→ EXERCISE INPUTS
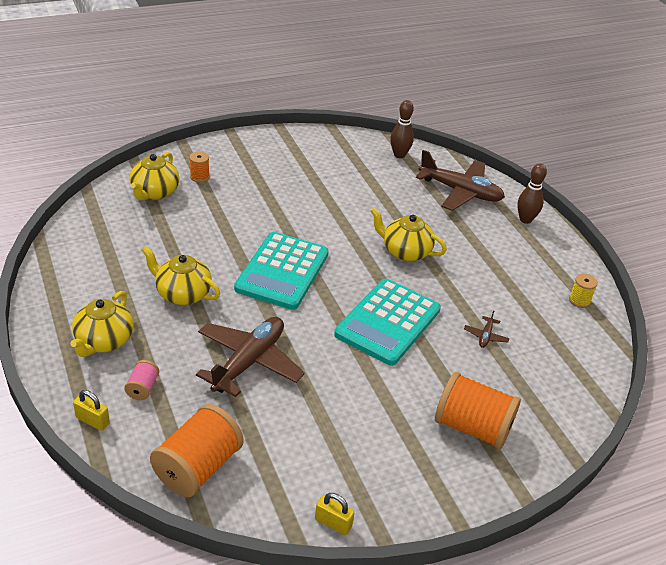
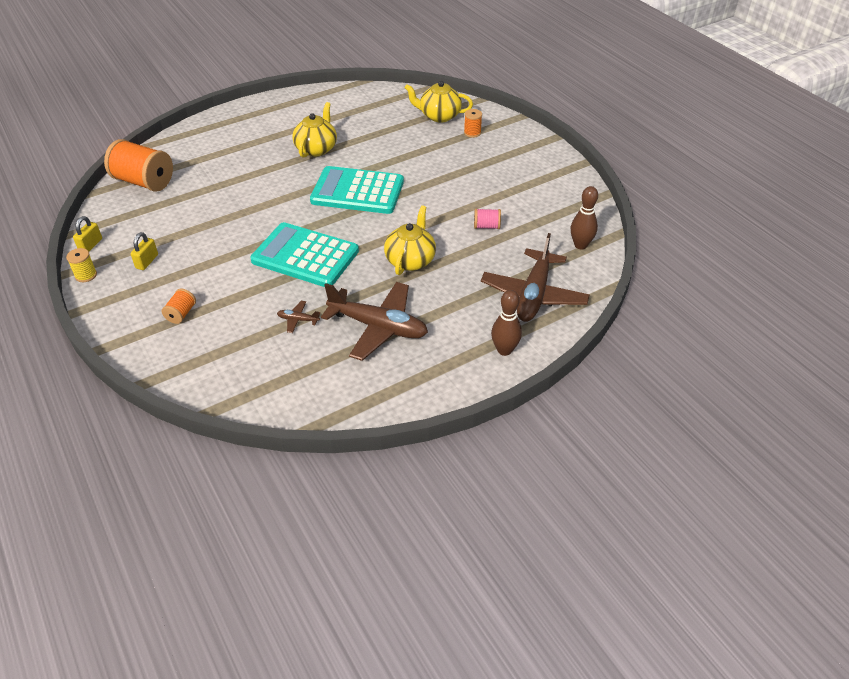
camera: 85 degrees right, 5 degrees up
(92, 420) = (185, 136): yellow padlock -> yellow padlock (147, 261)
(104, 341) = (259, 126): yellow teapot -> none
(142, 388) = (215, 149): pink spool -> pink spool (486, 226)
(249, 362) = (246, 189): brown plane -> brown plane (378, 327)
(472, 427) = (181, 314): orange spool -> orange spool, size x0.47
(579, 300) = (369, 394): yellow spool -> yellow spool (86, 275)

→ TASK REQUIREMENTS
From the material above, reproduce everything verbatim except the pictures.

→ ANSWER
camera: 85 degrees right, 5 degrees up
(92, 420) = (185, 136): yellow padlock -> yellow padlock (147, 261)
(104, 341) = (259, 126): yellow teapot -> none
(142, 388) = (215, 149): pink spool -> pink spool (486, 226)
(249, 362) = (246, 189): brown plane -> brown plane (378, 327)
(472, 427) = (181, 314): orange spool -> orange spool, size x0.47
(579, 300) = (369, 394): yellow spool -> yellow spool (86, 275)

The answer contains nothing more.